Task inputs
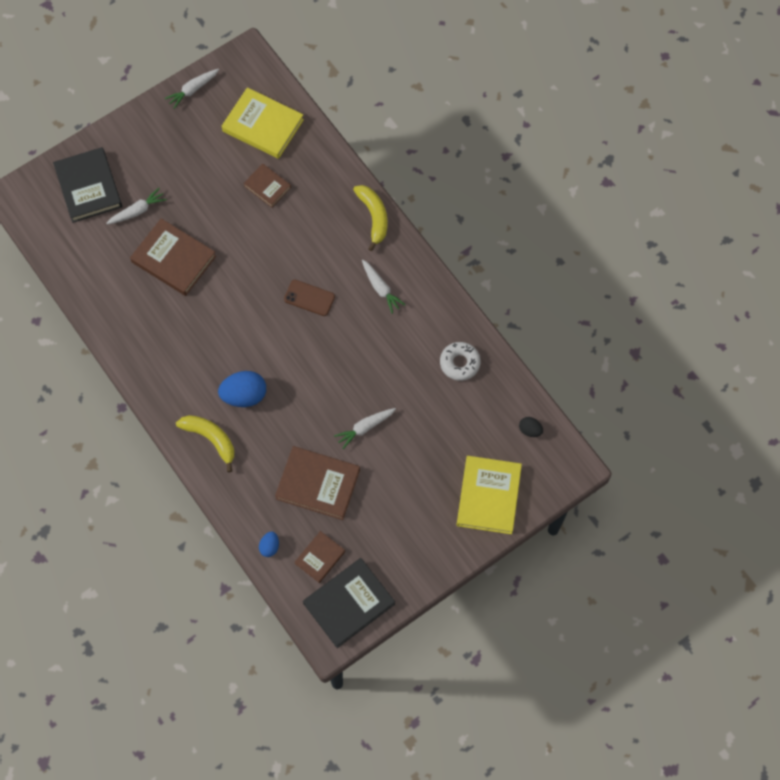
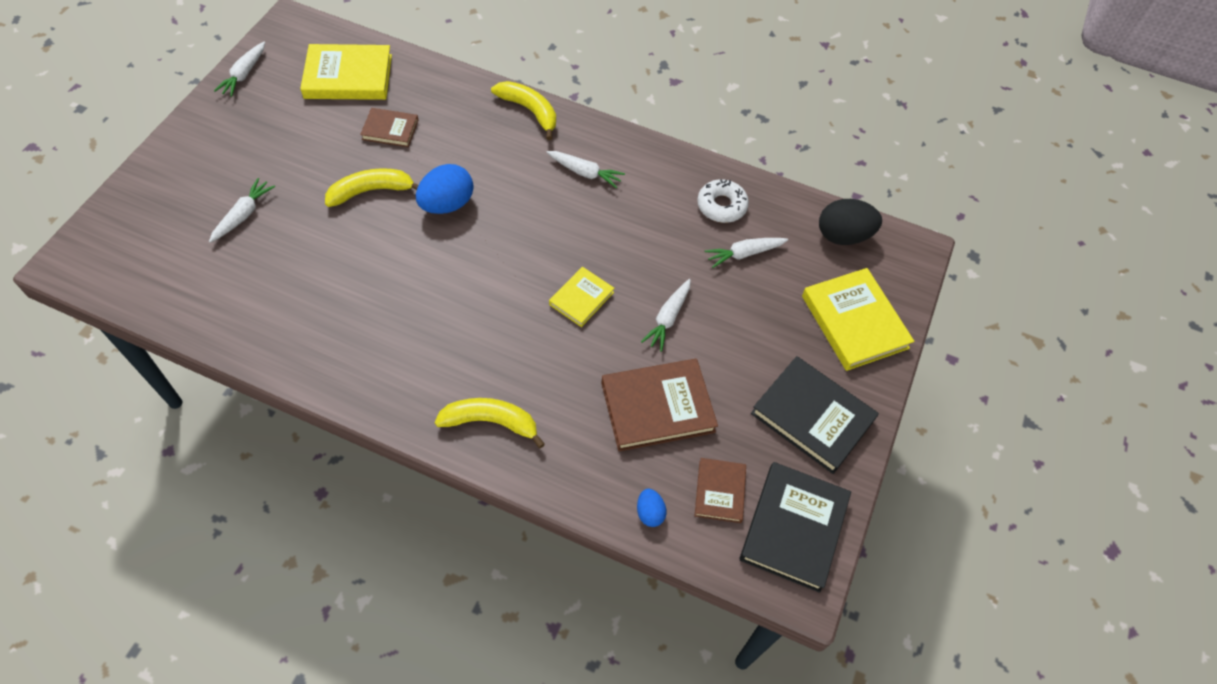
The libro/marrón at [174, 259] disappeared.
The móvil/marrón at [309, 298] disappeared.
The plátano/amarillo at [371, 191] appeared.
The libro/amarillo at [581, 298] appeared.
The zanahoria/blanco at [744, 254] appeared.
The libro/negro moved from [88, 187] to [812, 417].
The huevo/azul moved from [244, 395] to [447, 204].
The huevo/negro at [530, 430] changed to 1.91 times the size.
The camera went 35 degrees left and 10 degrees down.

Required action
Output the material above verbatim but exclude each picture.

Solution for this task
The libro/marrón at [174, 259] disappeared.
The móvil/marrón at [309, 298] disappeared.
The plátano/amarillo at [371, 191] appeared.
The libro/amarillo at [581, 298] appeared.
The zanahoria/blanco at [744, 254] appeared.
The libro/negro moved from [88, 187] to [812, 417].
The huevo/azul moved from [244, 395] to [447, 204].
The huevo/negro at [530, 430] changed to 1.91 times the size.
The camera went 35 degrees left and 10 degrees down.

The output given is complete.